When you restate the data, keep every word as it is and drop the images.

Stored data |

BEGIN

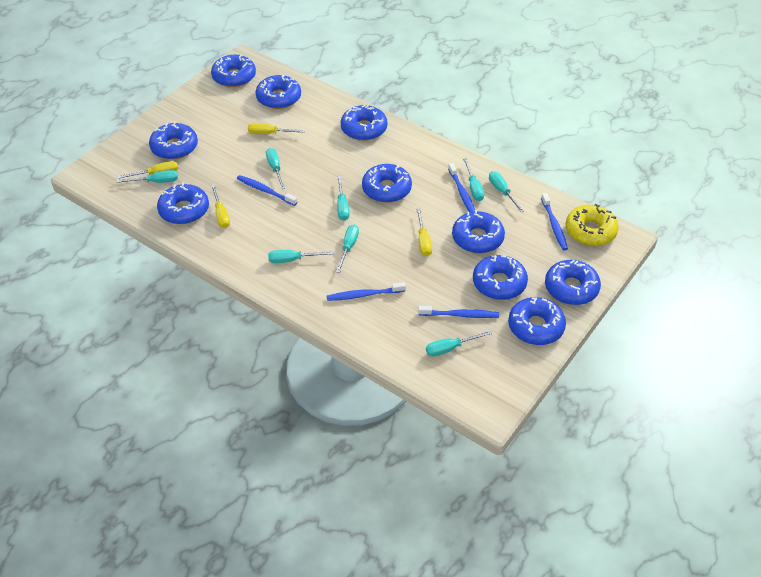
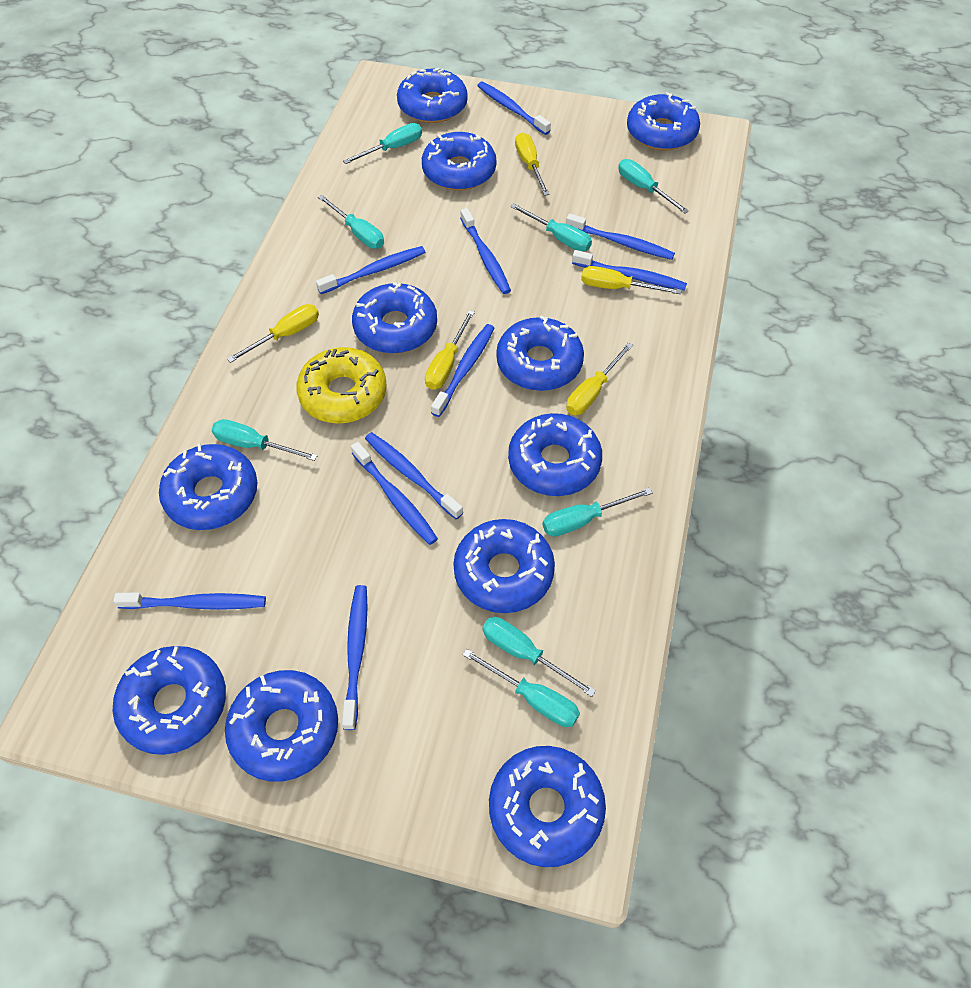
blue donut: 10 -> 11
blue toothbrush: 5 -> 10
yellow screwdriver: 4 -> 5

END

Solution to the exercise |
blue donut: 10 -> 11
blue toothbrush: 5 -> 10
yellow screwdriver: 4 -> 5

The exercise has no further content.